Copy every line of the records below that holds the word "glasses".

──────── DATA FOR REVIEW

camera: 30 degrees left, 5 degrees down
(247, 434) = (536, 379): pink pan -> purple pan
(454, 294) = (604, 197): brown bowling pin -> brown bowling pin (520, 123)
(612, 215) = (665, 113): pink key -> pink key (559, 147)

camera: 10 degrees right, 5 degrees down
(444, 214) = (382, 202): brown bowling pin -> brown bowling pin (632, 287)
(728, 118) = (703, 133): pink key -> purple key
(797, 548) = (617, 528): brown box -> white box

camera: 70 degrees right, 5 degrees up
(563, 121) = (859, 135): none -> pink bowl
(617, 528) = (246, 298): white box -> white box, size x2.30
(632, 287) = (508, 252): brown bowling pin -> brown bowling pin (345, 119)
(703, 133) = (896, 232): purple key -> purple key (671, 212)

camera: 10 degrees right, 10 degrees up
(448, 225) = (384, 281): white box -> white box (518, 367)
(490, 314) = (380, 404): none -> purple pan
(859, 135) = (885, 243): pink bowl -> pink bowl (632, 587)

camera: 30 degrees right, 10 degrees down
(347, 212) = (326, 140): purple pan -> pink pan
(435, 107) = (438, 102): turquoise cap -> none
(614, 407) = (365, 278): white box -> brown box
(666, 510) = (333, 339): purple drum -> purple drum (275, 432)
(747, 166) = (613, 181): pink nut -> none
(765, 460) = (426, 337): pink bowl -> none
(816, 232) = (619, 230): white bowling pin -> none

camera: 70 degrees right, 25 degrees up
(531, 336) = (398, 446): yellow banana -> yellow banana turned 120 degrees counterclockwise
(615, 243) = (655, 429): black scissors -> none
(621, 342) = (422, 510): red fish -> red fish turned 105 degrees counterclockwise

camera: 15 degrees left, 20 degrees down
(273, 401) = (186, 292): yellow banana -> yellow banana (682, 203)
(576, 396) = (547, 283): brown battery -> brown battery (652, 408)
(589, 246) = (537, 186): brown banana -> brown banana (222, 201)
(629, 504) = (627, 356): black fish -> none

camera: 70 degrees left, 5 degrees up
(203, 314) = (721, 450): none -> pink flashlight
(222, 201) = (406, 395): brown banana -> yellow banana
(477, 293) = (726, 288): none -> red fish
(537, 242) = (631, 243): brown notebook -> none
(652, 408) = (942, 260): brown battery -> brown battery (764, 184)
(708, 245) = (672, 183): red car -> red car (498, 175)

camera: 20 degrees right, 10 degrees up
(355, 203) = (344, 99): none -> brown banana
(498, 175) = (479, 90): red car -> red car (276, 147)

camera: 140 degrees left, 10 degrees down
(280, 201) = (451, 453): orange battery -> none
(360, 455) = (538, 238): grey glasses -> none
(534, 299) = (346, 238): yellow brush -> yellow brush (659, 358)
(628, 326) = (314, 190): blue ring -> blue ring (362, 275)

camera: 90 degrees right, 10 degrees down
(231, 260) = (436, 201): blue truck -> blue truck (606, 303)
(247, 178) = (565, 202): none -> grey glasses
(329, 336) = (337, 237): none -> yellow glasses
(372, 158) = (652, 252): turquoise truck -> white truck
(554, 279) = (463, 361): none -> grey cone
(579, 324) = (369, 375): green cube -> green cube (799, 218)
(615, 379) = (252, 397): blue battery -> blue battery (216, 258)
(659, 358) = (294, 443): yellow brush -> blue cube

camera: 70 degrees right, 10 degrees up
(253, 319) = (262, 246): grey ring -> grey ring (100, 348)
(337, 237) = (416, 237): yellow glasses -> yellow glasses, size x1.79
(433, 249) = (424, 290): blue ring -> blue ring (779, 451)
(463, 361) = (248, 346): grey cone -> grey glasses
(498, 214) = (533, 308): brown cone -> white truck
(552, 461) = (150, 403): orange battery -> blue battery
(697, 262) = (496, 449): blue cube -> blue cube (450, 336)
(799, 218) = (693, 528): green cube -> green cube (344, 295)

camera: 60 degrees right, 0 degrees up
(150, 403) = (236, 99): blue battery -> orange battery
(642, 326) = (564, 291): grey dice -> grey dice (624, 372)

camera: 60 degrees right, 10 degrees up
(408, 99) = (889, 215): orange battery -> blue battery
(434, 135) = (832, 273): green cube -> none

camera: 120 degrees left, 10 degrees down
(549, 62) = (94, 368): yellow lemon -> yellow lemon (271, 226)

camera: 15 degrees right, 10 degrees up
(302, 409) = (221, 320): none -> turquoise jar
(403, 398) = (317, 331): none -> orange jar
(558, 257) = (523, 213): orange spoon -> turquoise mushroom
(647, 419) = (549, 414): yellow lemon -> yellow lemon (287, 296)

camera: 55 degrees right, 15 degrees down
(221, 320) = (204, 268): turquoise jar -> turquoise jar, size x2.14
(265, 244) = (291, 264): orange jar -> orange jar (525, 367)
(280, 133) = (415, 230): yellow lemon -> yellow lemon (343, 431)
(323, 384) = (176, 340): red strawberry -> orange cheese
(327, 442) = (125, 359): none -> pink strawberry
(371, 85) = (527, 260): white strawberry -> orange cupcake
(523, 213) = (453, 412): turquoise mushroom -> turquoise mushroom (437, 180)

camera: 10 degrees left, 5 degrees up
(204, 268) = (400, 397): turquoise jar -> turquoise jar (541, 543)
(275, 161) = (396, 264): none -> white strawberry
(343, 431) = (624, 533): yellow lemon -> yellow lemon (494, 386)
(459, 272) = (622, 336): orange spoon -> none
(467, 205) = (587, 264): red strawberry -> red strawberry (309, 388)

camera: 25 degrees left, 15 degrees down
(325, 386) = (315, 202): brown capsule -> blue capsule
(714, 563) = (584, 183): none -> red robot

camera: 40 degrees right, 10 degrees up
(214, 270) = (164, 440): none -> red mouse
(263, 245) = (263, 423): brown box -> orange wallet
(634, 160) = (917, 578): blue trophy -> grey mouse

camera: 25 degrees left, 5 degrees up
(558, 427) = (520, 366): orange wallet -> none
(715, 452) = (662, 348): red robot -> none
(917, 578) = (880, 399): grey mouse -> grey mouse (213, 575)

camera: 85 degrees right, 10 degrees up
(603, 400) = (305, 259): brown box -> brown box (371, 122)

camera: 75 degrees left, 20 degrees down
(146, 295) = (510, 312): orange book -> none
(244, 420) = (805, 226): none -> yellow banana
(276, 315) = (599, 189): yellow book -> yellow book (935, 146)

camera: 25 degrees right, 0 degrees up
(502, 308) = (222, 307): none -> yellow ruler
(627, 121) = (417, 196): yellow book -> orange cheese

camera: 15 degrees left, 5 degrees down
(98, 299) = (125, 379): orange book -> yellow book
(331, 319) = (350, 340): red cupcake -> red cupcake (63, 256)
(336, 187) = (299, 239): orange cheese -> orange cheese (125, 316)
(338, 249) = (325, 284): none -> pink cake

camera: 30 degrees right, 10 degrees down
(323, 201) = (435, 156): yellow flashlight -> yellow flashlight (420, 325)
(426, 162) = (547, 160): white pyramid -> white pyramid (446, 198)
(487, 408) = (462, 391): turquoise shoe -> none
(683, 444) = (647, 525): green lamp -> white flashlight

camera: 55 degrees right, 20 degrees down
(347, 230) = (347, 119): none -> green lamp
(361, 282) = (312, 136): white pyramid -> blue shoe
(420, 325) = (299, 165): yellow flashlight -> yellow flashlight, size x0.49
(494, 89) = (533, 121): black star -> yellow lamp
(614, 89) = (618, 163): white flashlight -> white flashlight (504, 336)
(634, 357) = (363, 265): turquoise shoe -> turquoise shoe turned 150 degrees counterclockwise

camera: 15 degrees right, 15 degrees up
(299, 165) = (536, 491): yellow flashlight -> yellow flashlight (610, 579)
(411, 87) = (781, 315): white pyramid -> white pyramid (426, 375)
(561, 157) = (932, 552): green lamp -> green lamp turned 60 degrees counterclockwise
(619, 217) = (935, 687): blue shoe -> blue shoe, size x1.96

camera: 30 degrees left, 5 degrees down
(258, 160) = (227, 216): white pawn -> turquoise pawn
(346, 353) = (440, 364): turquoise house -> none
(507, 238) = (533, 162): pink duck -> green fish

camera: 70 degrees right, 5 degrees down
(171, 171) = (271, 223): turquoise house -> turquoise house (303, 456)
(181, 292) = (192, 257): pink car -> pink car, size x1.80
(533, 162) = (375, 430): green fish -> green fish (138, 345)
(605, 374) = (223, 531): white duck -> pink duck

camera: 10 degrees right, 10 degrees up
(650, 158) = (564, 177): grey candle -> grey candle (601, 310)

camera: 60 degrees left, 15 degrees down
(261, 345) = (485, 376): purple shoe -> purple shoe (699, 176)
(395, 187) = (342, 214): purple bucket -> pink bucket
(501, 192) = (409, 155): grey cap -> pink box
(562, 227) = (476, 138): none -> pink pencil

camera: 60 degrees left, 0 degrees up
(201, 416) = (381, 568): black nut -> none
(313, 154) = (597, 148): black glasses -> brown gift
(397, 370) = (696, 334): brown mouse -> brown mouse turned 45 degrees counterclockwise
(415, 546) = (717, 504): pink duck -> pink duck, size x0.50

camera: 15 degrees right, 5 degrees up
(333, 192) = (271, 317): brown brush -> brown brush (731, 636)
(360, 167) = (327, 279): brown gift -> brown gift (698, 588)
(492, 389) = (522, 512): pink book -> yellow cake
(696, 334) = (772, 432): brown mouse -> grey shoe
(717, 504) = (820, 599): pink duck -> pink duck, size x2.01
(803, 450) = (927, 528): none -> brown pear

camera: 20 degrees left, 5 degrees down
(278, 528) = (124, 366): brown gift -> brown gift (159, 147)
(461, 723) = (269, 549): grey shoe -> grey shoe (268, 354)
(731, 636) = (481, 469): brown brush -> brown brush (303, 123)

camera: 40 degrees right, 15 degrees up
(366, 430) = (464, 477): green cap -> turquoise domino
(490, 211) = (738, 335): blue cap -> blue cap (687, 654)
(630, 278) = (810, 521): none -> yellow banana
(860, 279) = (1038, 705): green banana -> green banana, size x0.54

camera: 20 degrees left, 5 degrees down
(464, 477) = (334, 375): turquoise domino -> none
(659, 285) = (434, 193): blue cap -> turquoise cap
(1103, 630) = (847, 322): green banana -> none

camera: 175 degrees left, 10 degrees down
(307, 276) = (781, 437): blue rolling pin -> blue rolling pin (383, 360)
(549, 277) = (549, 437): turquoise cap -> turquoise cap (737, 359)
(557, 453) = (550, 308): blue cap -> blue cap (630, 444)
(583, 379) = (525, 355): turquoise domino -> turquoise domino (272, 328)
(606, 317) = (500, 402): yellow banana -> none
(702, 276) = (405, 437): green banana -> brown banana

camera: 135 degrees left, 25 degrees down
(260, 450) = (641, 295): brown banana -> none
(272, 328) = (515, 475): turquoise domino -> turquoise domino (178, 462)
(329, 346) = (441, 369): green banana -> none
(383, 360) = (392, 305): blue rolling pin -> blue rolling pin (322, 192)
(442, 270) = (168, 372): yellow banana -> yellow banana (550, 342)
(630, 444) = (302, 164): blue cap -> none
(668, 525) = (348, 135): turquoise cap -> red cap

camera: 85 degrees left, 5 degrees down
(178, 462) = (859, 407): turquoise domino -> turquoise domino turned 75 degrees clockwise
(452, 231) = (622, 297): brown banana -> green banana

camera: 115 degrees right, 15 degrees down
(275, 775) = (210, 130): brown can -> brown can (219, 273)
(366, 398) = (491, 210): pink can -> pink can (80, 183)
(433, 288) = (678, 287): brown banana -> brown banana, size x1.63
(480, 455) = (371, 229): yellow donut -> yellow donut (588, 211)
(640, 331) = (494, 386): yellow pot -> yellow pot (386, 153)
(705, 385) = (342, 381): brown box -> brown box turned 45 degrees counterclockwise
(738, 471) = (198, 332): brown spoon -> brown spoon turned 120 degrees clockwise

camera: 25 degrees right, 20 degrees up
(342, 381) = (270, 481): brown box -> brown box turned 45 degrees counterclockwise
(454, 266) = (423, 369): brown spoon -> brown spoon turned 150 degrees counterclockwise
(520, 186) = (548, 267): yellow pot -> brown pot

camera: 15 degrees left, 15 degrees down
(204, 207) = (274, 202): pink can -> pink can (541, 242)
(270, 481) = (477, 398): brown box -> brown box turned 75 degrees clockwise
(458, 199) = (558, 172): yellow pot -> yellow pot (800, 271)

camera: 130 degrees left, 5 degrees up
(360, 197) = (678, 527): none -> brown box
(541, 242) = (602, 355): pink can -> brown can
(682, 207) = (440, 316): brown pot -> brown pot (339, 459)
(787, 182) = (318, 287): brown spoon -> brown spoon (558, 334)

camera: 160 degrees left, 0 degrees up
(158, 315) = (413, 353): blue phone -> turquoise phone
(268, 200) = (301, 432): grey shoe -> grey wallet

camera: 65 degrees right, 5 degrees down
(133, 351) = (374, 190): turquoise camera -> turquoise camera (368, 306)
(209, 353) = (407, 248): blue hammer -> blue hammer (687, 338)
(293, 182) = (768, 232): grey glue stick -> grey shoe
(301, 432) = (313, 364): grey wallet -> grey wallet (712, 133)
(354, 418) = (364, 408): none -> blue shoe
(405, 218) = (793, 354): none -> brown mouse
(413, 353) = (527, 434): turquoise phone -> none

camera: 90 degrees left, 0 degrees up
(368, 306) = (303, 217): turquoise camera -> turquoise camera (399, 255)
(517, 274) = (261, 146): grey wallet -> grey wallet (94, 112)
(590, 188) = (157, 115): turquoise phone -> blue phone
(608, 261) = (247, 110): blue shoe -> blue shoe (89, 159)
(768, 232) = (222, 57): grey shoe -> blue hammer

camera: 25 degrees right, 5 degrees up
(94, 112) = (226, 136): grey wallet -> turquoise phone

────────────────

→ ANSWER FOR THE TASK
(360, 455) = (538, 238): grey glasses -> none
(247, 178) = (565, 202): none -> grey glasses
(329, 336) = (337, 237): none -> yellow glasses
(337, 237) = (416, 237): yellow glasses -> yellow glasses, size x1.79
(463, 361) = (248, 346): grey cone -> grey glasses
(313, 154) = (597, 148): black glasses -> brown gift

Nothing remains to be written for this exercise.